__WHAT IS REQUIRED__
Return each line of the listing below, unchanged, and omit the images.

__SOURCE MATERIAL__
.....

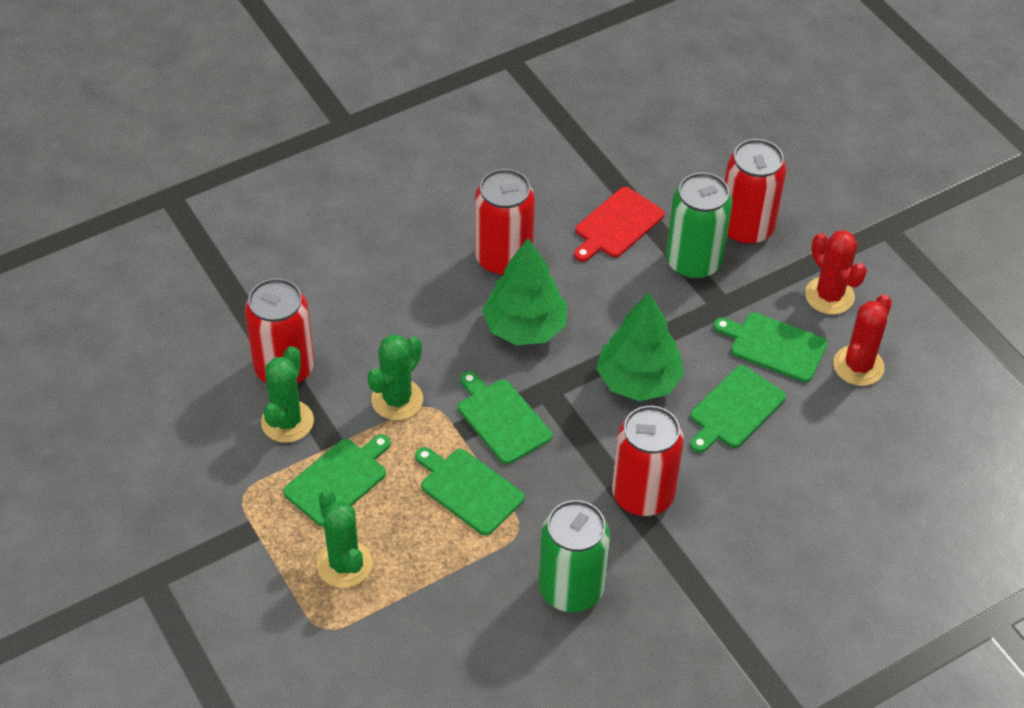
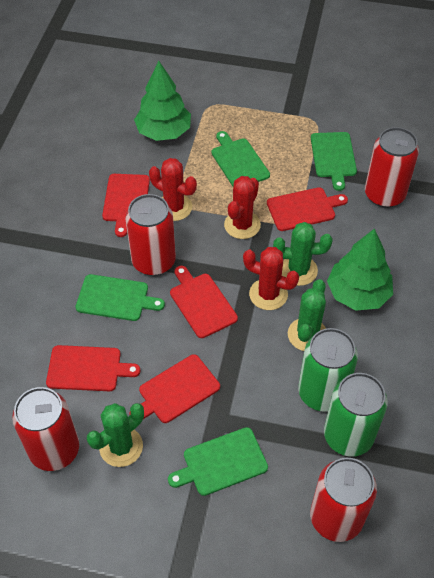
green cutting board: 5 -> 4
red cactus: 2 -> 3
red cutting board: 1 -> 5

.....

__SOLVED EXERCISE__
green cutting board: 5 -> 4
red cactus: 2 -> 3
red cutting board: 1 -> 5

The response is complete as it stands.